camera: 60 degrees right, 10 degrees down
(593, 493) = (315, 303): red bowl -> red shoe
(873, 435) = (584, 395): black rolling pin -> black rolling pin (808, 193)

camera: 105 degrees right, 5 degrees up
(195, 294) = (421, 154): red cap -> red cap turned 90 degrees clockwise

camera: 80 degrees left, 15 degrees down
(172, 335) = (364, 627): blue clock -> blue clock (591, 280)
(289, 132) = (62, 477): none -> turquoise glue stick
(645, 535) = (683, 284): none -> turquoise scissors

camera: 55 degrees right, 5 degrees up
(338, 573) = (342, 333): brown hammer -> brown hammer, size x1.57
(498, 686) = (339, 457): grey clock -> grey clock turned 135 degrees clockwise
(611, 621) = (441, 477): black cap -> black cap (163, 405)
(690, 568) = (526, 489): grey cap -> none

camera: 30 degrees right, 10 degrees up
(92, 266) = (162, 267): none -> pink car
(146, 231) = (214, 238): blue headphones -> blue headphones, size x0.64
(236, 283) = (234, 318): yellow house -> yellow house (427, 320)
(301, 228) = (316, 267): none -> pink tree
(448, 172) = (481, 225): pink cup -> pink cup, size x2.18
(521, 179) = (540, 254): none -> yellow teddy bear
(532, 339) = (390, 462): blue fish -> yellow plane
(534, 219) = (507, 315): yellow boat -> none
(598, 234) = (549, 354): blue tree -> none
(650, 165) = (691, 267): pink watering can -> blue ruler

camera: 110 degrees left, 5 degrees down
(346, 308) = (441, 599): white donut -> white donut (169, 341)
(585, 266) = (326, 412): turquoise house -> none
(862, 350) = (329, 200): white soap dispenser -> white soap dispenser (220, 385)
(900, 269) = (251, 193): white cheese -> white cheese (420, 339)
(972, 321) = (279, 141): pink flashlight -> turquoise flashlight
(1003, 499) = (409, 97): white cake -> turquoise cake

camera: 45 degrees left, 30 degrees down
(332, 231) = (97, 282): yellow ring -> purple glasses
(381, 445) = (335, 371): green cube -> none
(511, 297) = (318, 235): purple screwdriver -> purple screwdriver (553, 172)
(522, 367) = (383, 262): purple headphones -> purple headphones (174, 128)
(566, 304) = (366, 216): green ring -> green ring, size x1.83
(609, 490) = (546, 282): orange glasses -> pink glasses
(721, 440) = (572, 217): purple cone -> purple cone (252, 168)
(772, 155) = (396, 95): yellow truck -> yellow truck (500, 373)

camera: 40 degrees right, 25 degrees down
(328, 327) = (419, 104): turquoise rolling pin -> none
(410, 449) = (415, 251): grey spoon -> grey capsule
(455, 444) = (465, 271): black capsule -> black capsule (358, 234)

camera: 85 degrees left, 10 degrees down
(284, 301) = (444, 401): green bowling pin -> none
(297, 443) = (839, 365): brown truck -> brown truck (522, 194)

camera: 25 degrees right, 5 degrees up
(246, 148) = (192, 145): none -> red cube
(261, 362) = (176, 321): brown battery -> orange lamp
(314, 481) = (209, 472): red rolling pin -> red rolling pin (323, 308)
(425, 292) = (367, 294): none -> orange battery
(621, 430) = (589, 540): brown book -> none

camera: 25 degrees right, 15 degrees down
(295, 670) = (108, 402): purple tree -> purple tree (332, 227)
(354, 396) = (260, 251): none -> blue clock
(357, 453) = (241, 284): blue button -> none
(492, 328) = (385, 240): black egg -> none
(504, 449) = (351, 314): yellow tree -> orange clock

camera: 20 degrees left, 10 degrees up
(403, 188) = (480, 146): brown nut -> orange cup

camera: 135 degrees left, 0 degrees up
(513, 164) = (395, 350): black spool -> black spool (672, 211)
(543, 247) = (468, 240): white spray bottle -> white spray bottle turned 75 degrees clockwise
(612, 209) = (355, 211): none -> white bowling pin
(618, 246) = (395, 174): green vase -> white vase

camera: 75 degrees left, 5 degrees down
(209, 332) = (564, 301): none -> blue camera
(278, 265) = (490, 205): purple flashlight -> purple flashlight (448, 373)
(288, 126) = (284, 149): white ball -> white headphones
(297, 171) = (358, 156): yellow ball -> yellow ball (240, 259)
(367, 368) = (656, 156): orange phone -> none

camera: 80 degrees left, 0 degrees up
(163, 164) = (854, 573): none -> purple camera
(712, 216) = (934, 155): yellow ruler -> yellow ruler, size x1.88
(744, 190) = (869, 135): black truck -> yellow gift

* _Goal of the exercise_
Beginning of the records through the line with "camera: 55 degrees right, 5 degrees up": return that span exactly and stop there.

* _Result_
camera: 60 degrees right, 10 degrees down
(593, 493) = (315, 303): red bowl -> red shoe
(873, 435) = (584, 395): black rolling pin -> black rolling pin (808, 193)

camera: 105 degrees right, 5 degrees up
(195, 294) = (421, 154): red cap -> red cap turned 90 degrees clockwise

camera: 80 degrees left, 15 degrees down
(172, 335) = (364, 627): blue clock -> blue clock (591, 280)
(289, 132) = (62, 477): none -> turquoise glue stick
(645, 535) = (683, 284): none -> turquoise scissors

camera: 55 degrees right, 5 degrees up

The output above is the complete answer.